TASK TO COMPLETE: Everything in the records except the pictures needs to be printed again exactly.

BEGIN

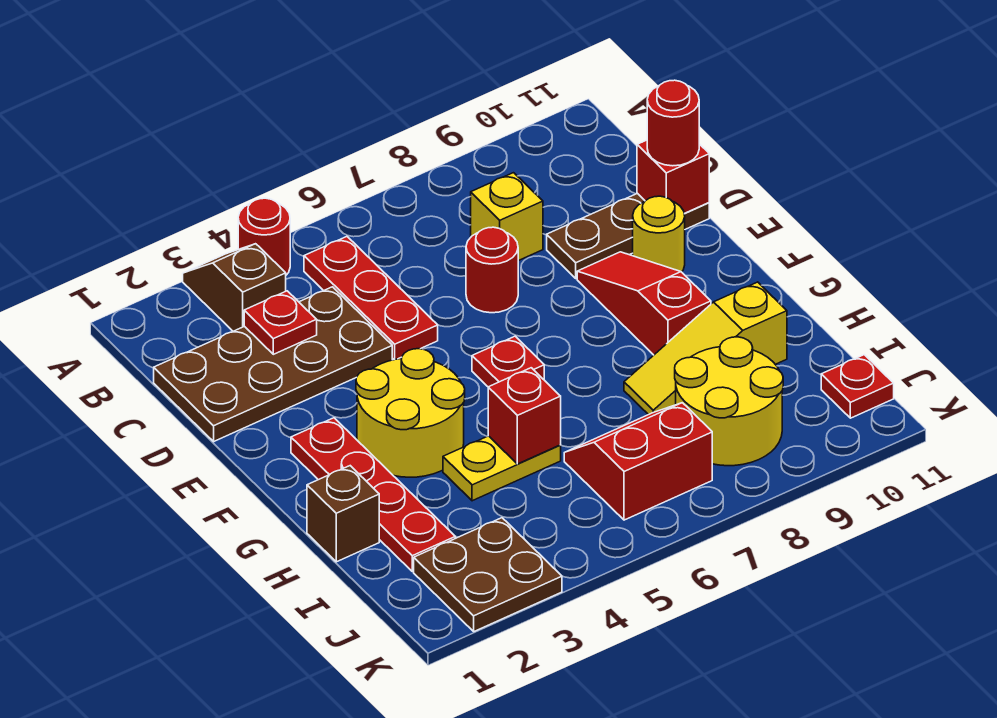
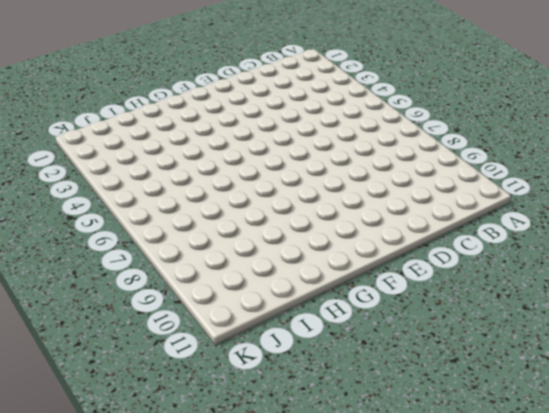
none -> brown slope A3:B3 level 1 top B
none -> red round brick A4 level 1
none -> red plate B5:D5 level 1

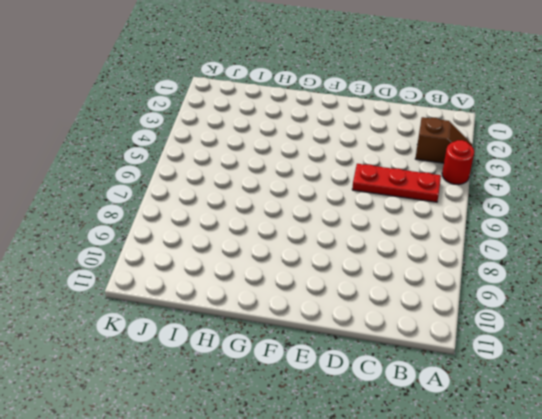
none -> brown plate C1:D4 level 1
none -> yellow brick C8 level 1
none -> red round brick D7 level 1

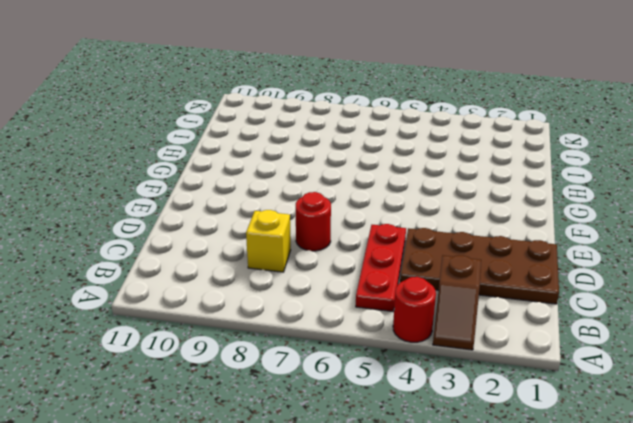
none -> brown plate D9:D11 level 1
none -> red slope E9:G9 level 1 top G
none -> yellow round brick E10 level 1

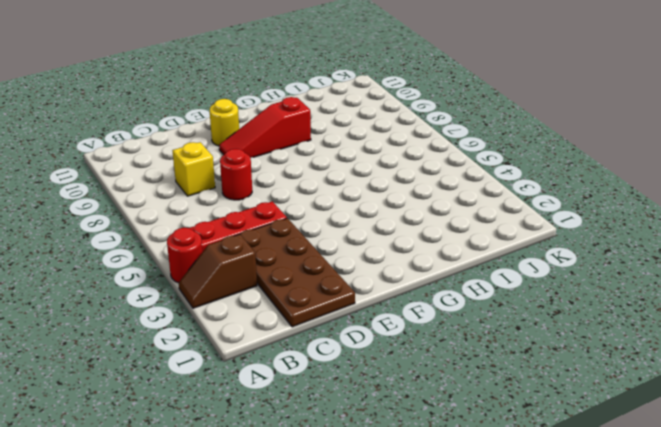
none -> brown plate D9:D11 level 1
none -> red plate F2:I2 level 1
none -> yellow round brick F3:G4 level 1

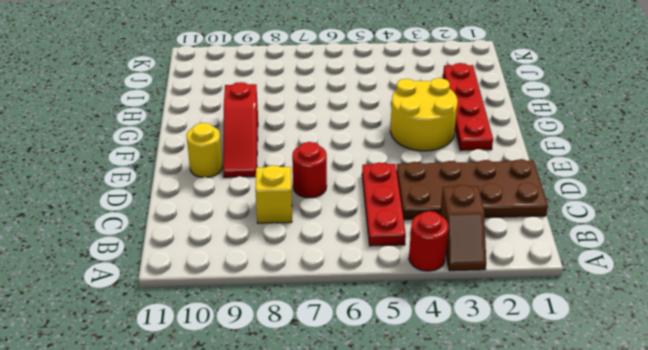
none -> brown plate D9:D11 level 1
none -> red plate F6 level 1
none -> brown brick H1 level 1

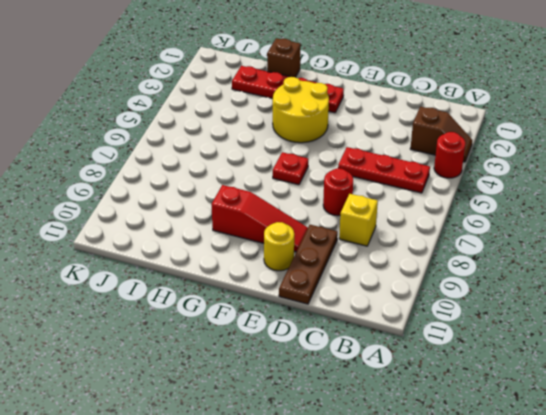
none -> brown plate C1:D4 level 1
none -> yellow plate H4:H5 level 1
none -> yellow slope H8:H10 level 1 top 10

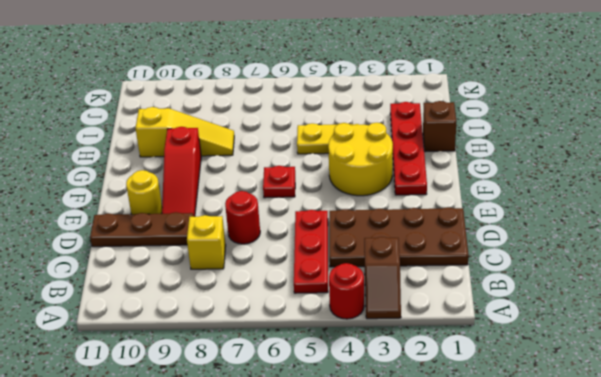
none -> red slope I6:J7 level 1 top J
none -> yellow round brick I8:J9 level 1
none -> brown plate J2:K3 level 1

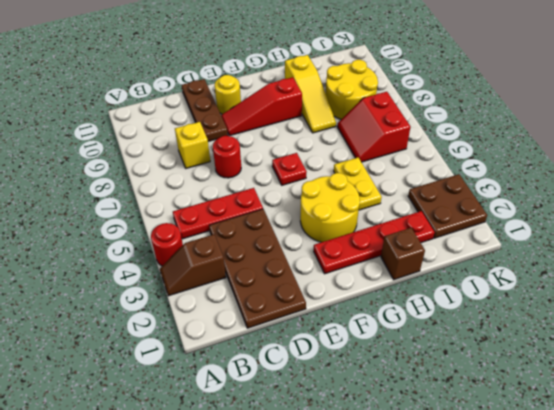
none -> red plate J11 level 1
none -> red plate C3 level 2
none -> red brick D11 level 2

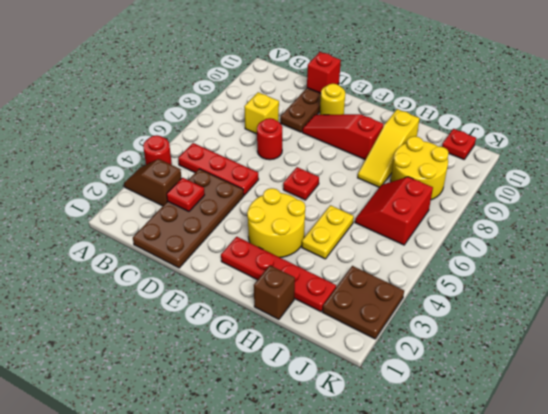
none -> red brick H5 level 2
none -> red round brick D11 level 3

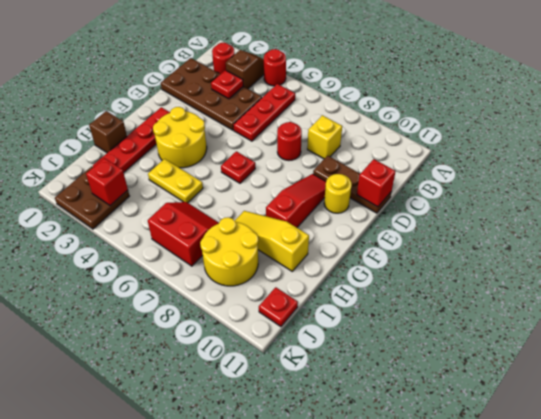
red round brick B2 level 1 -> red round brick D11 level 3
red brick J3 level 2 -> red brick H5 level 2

END

THE COMPLETED TASK:
none -> brown slope A3:B3 level 1 top B
none -> red round brick A4 level 1
none -> red plate B5:D5 level 1

none -> brown plate C1:D4 level 1
none -> yellow brick C8 level 1
none -> red round brick D7 level 1

none -> brown plate D9:D11 level 1
none -> red slope E9:G9 level 1 top G
none -> yellow round brick E10 level 1

none -> brown plate D9:D11 level 1
none -> red plate F2:I2 level 1
none -> yellow round brick F3:G4 level 1

none -> brown plate D9:D11 level 1
none -> red plate F6 level 1
none -> brown brick H1 level 1

none -> brown plate C1:D4 level 1
none -> yellow plate H4:H5 level 1
none -> yellow slope H8:H10 level 1 top 10

none -> red slope I6:J7 level 1 top J
none -> yellow round brick I8:J9 level 1
none -> brown plate J2:K3 level 1

none -> red plate J11 level 1
none -> red plate C3 level 2
none -> red brick D11 level 2

none -> red brick H5 level 2
none -> red round brick D11 level 3

red round brick B2 level 1 -> red round brick D11 level 3
red brick J3 level 2 -> red brick H5 level 2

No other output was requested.